___ Information given ___
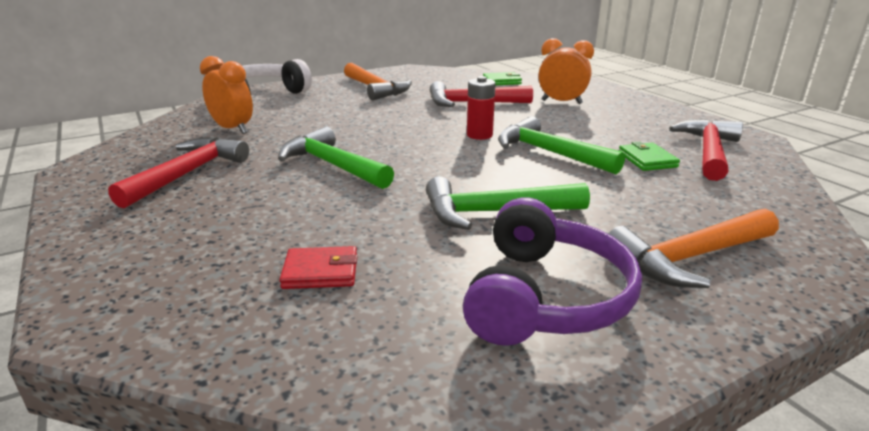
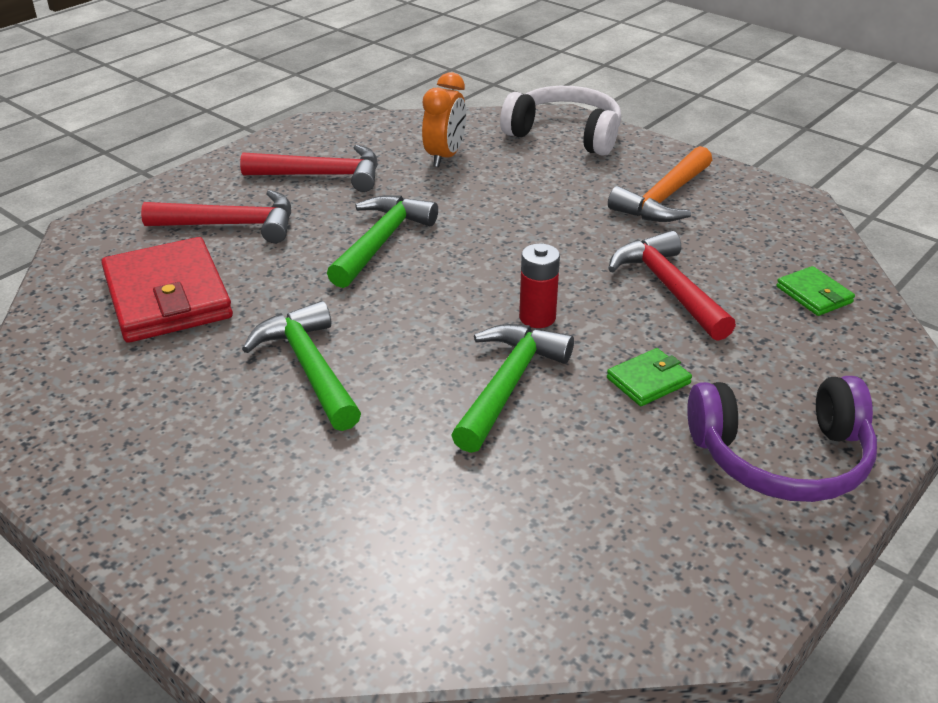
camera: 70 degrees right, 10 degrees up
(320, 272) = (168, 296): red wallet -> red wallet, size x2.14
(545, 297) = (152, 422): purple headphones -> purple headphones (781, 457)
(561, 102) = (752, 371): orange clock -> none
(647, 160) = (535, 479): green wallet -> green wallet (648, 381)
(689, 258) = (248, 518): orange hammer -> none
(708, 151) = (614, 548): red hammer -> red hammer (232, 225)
___
___ Information given ___
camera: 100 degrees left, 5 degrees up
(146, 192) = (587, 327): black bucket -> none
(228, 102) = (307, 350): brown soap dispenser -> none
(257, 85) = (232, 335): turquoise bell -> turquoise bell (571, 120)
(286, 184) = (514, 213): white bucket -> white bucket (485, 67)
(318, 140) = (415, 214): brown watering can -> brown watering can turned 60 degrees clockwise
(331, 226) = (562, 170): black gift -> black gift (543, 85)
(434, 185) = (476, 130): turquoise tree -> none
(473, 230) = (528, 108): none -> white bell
___
→ What you need to do:
From the records above, repeat exactly the lines from the one with "(647, 160) = (535, 479): green" through the one with "(708, 151) = (614, 548): red", both included.

→ Output:
(647, 160) = (535, 479): green wallet -> green wallet (648, 381)
(689, 258) = (248, 518): orange hammer -> none
(708, 151) = (614, 548): red hammer -> red hammer (232, 225)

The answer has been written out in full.